===== Provided records

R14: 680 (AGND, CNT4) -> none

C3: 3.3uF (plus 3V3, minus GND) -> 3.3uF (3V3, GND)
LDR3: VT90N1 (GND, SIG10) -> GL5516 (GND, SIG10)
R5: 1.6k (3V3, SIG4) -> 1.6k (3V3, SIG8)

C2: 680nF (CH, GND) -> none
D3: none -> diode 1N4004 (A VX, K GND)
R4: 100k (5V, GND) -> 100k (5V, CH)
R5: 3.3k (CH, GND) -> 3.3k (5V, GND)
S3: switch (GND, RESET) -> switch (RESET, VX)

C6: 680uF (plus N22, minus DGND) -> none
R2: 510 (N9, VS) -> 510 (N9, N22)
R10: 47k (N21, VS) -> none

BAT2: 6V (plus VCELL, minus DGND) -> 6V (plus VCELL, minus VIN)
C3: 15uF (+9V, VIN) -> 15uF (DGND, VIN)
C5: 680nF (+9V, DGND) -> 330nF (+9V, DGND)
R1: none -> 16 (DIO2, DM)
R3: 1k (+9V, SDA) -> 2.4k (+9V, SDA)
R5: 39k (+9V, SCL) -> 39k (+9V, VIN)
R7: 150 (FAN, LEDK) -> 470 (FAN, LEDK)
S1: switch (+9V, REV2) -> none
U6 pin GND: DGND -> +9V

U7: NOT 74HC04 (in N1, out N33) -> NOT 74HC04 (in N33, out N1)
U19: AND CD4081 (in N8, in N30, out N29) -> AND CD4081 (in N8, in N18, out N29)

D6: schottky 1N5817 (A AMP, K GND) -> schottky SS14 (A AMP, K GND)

==========

» Work instruction: All lines from the one containing "BAT2: 6V (plus" through the last line of the data, both included, are to be retyped exactly, and no other line belongs in the answer.

» Exercise response:
BAT2: 6V (plus VCELL, minus DGND) -> 6V (plus VCELL, minus VIN)
C3: 15uF (+9V, VIN) -> 15uF (DGND, VIN)
C5: 680nF (+9V, DGND) -> 330nF (+9V, DGND)
R1: none -> 16 (DIO2, DM)
R3: 1k (+9V, SDA) -> 2.4k (+9V, SDA)
R5: 39k (+9V, SCL) -> 39k (+9V, VIN)
R7: 150 (FAN, LEDK) -> 470 (FAN, LEDK)
S1: switch (+9V, REV2) -> none
U6 pin GND: DGND -> +9V

U7: NOT 74HC04 (in N1, out N33) -> NOT 74HC04 (in N33, out N1)
U19: AND CD4081 (in N8, in N30, out N29) -> AND CD4081 (in N8, in N18, out N29)

D6: schottky 1N5817 (A AMP, K GND) -> schottky SS14 (A AMP, K GND)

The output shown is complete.